Task details:
Read through the listing below, and copy every line where the string "stacking" appears.

Data extract:
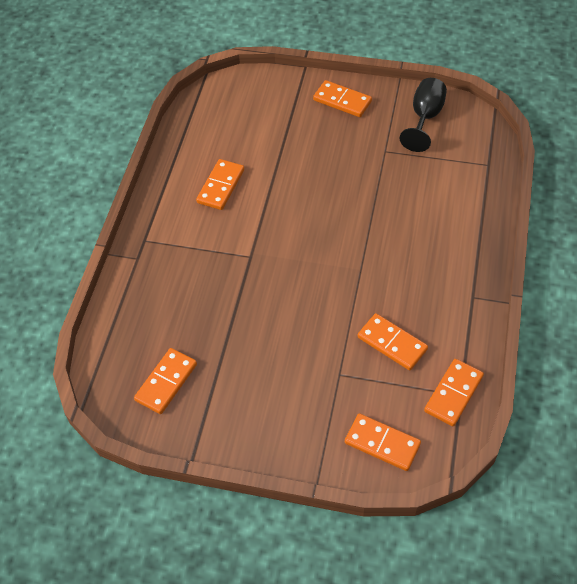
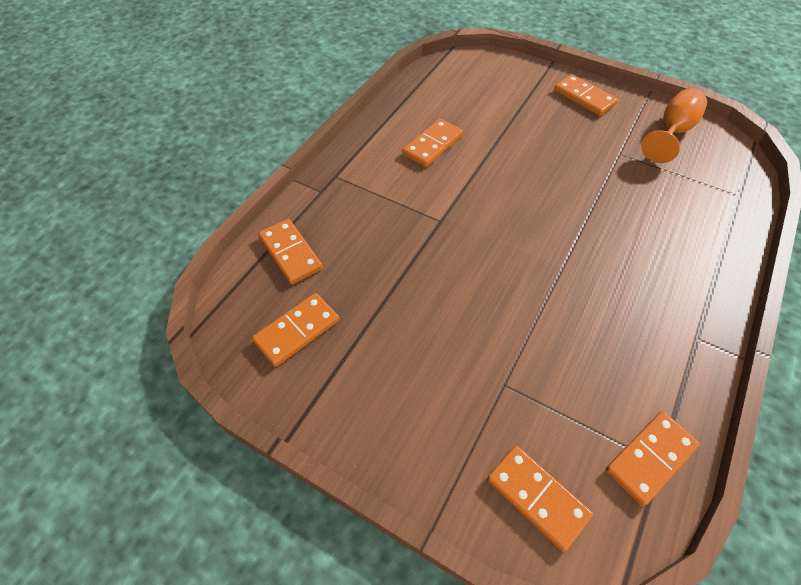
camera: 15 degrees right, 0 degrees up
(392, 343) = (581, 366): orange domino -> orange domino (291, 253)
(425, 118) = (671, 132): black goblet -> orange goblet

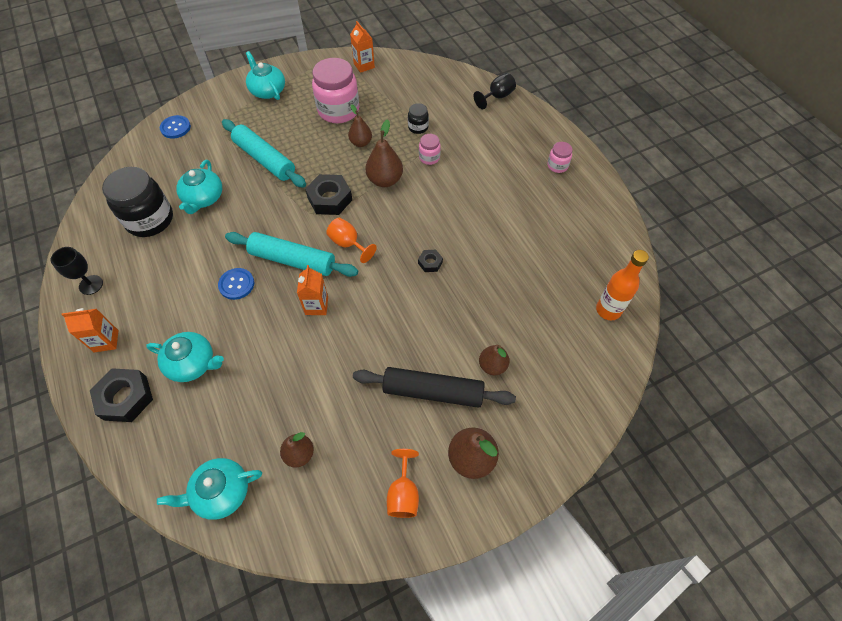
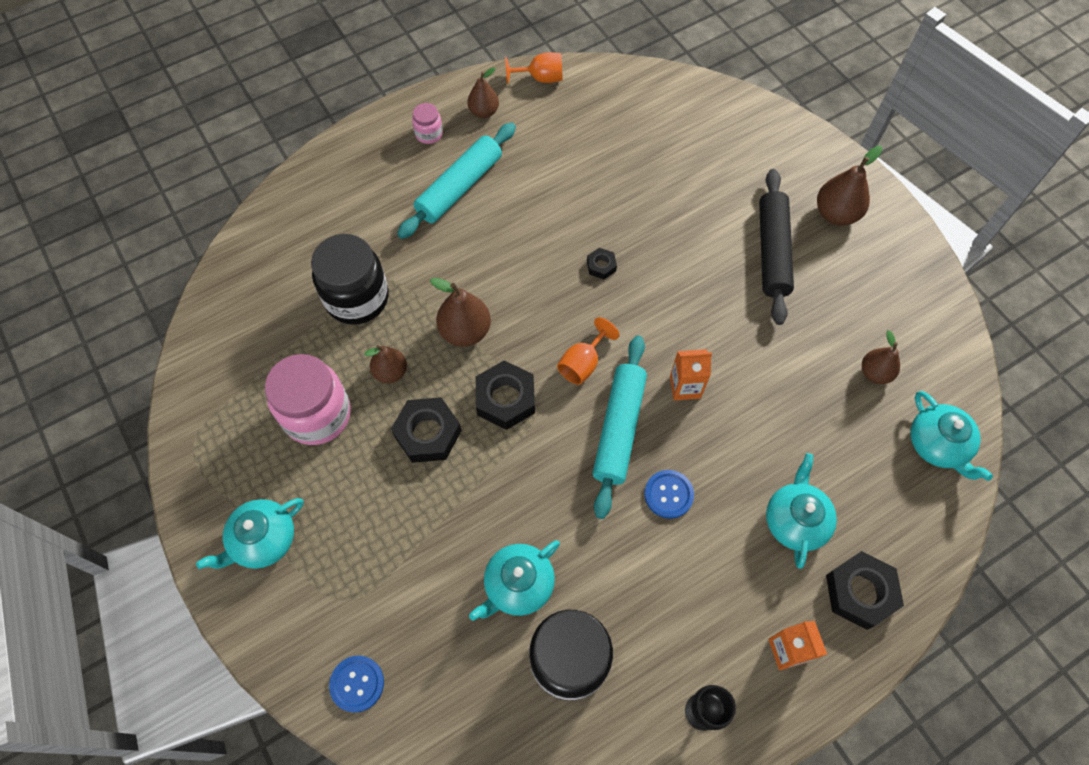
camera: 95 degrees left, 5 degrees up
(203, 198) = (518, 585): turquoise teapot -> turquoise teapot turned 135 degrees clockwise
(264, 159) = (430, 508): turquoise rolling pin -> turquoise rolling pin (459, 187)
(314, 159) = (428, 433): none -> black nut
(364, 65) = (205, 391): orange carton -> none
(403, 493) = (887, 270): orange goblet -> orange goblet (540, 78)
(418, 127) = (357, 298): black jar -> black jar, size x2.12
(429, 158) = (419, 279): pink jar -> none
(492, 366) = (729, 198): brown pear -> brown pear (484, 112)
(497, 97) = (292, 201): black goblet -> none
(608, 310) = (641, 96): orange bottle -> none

* * *

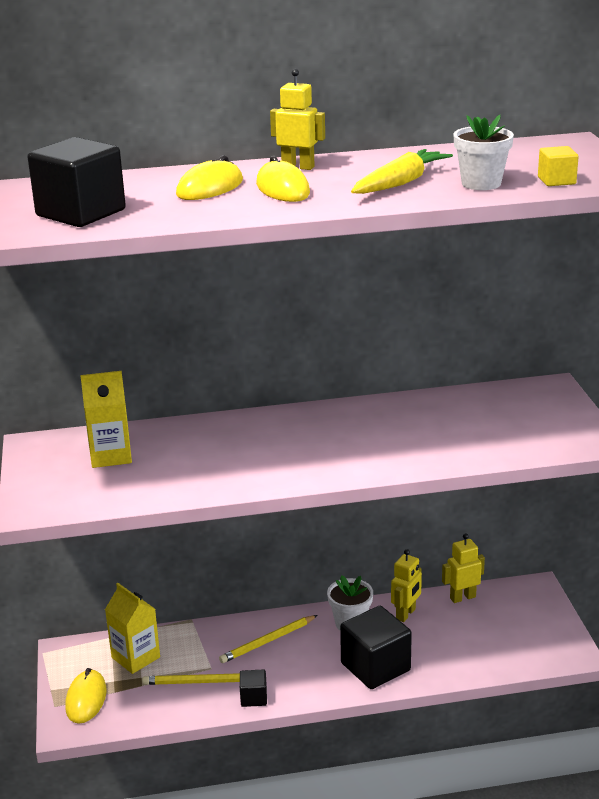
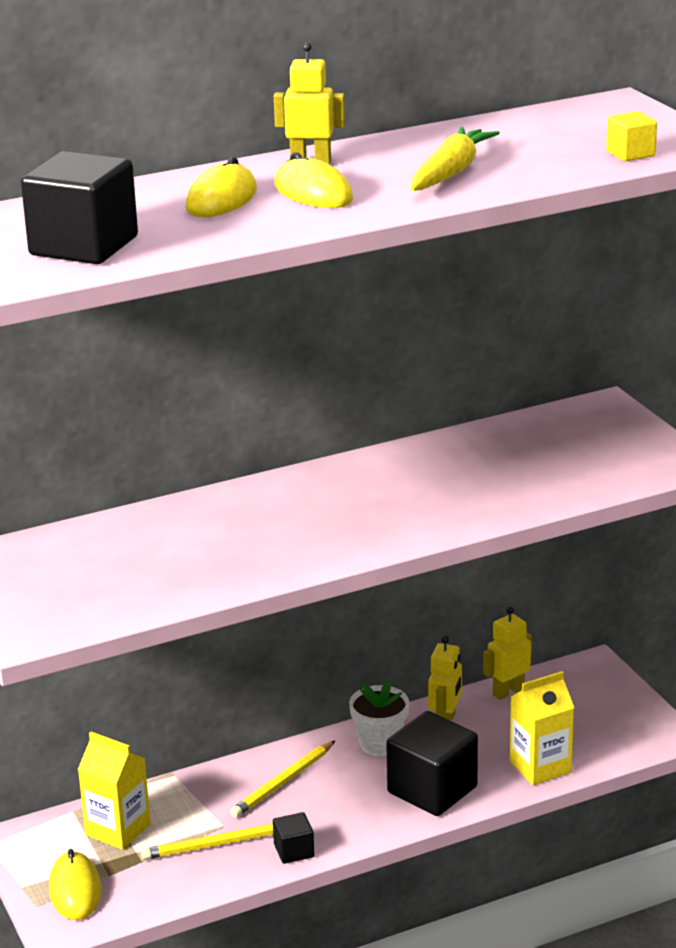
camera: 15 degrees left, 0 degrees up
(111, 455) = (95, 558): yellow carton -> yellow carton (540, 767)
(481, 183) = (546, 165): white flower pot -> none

---

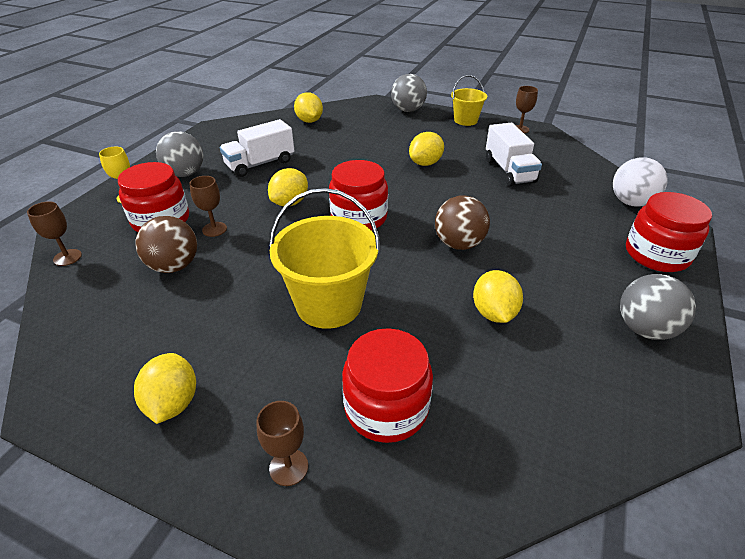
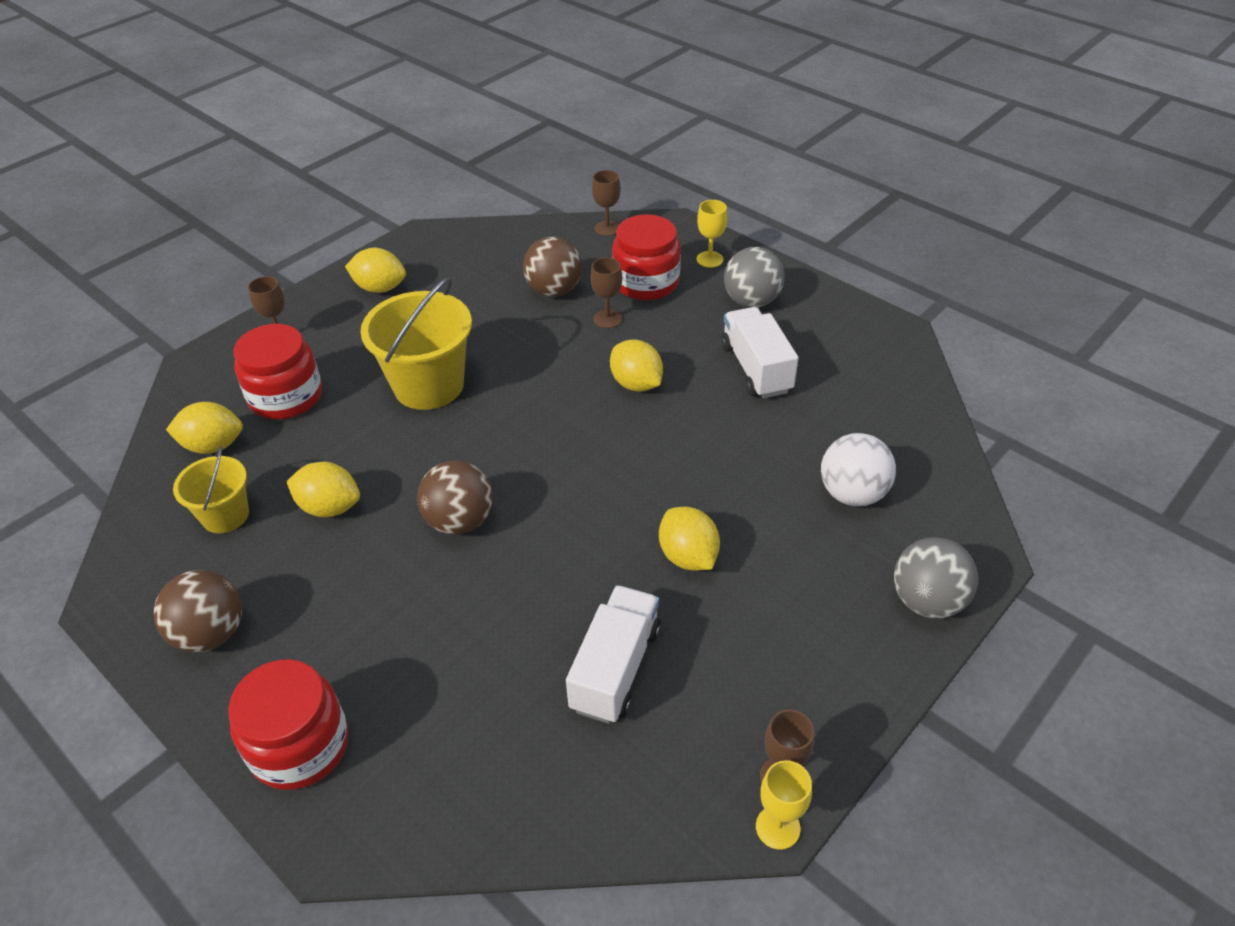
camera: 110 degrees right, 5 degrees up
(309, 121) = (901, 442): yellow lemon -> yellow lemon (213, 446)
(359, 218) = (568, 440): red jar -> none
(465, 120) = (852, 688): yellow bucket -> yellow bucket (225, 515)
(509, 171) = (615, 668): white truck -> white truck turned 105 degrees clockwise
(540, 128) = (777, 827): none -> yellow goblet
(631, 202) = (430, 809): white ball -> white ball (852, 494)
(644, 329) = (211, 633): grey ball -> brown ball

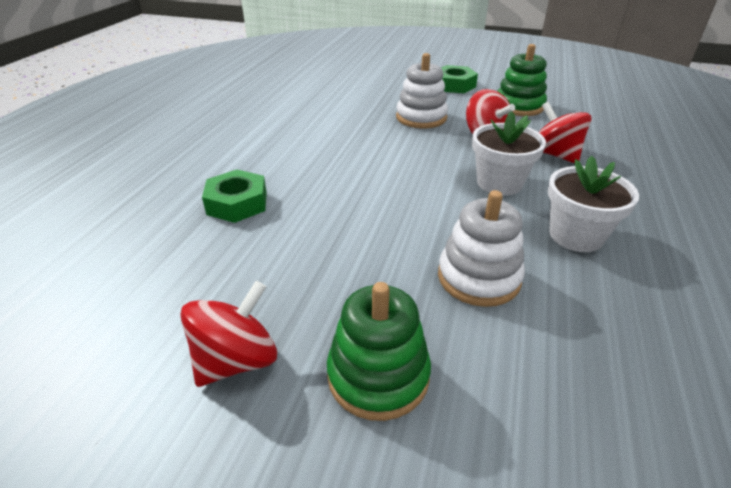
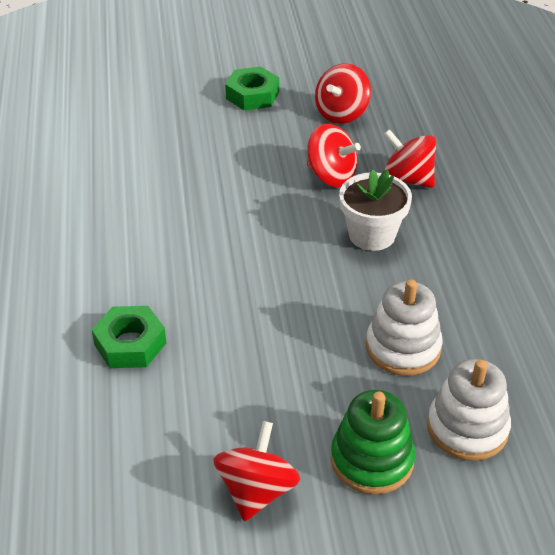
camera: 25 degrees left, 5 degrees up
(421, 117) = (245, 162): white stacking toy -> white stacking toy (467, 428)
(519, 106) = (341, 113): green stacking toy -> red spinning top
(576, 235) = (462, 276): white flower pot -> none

Answer to the problem:
(421, 117) = (245, 162): white stacking toy -> white stacking toy (467, 428)
(519, 106) = (341, 113): green stacking toy -> red spinning top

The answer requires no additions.